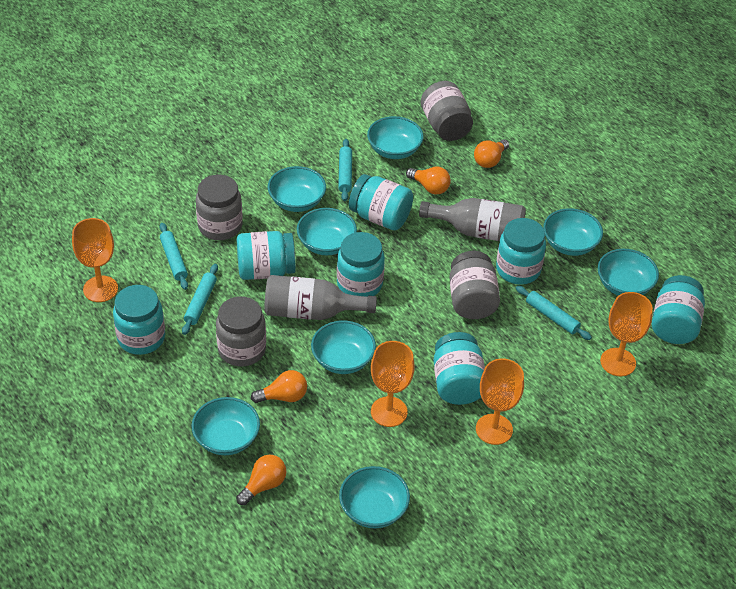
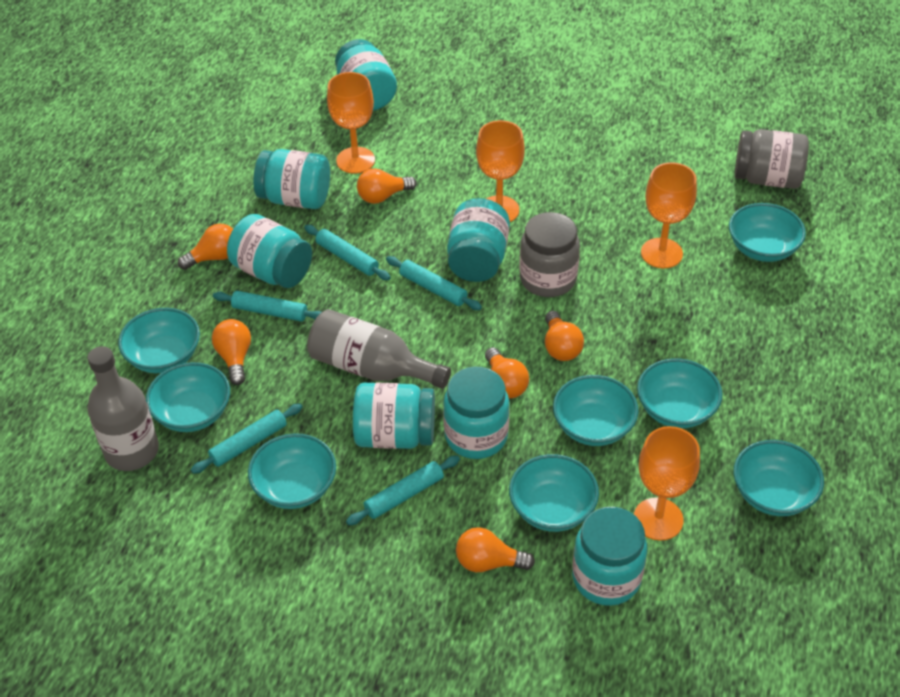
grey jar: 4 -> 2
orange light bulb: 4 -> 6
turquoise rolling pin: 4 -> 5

* * *

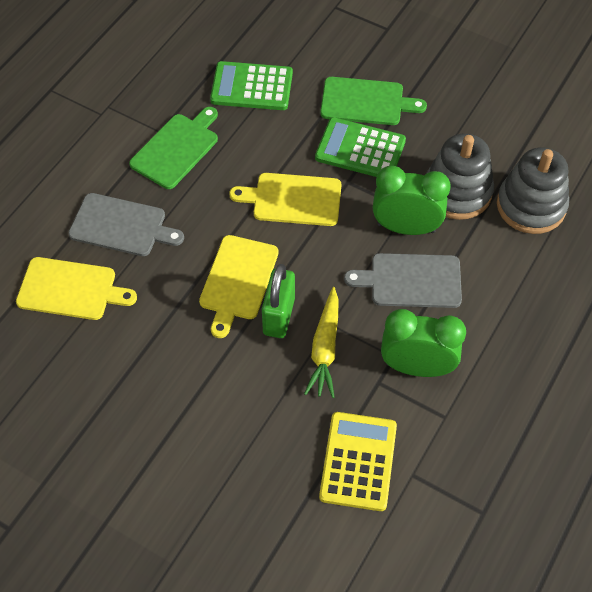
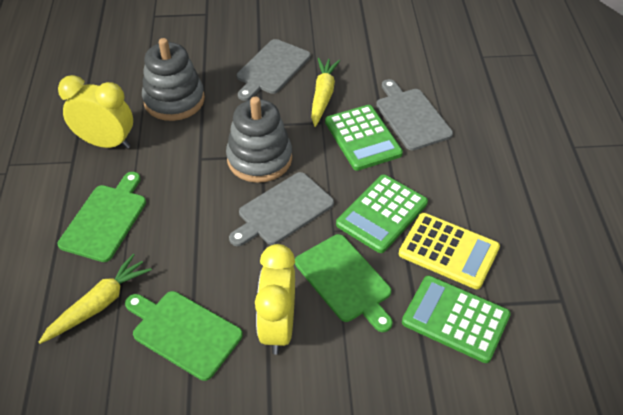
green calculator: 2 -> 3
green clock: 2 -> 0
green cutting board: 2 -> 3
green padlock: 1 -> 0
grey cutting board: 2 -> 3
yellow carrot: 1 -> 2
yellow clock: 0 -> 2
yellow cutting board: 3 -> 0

ACTION ITEM: Your answer should be one number: the count of lines in the data above that include the word "board".

TASK RESPONSE: 3